-------- SUPPLIED RECORDS

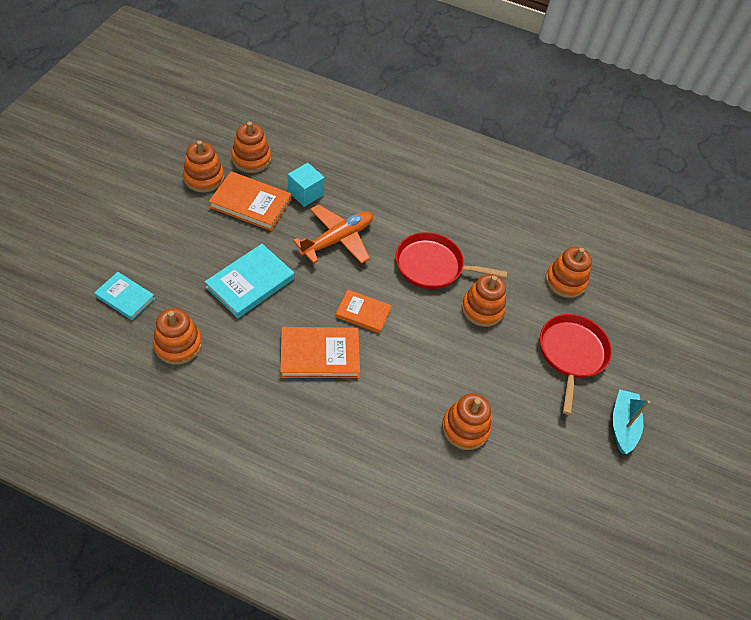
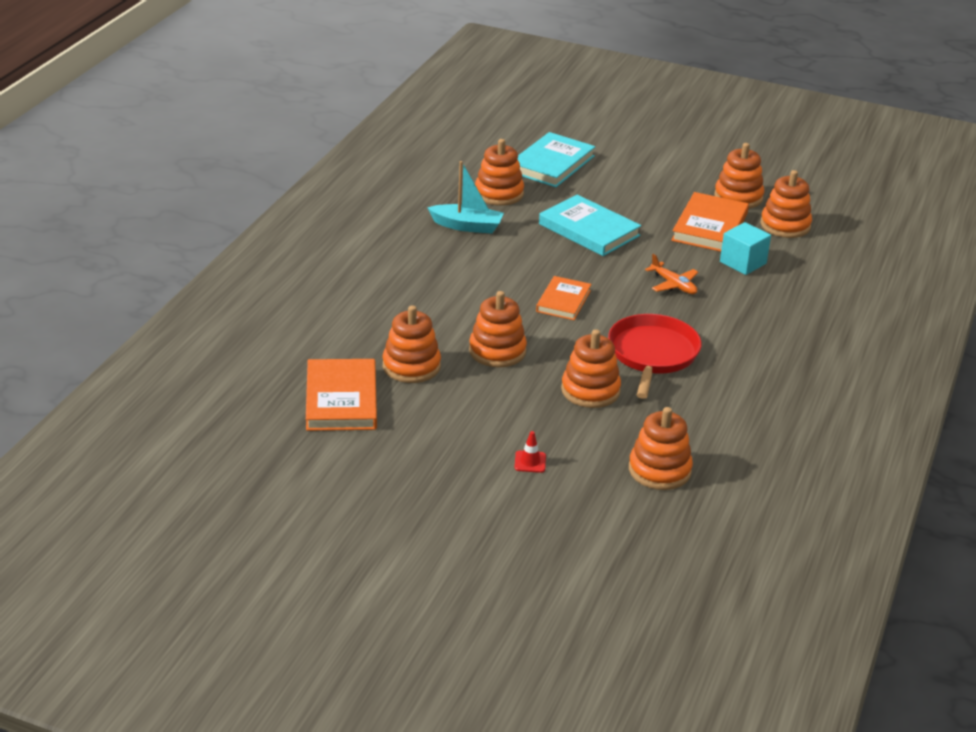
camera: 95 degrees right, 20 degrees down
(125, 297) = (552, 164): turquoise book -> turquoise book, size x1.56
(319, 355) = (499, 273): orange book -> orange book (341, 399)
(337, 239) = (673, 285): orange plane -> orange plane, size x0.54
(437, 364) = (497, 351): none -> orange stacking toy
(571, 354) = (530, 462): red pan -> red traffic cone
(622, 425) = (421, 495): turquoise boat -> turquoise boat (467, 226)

----------------

TASK TO CARRY OUT: Please print the entries above exactly. Skip every picture.

THE COMPLETED TASK:
camera: 95 degrees right, 20 degrees down
(125, 297) = (552, 164): turquoise book -> turquoise book, size x1.56
(319, 355) = (499, 273): orange book -> orange book (341, 399)
(337, 239) = (673, 285): orange plane -> orange plane, size x0.54
(437, 364) = (497, 351): none -> orange stacking toy
(571, 354) = (530, 462): red pan -> red traffic cone
(622, 425) = (421, 495): turquoise boat -> turquoise boat (467, 226)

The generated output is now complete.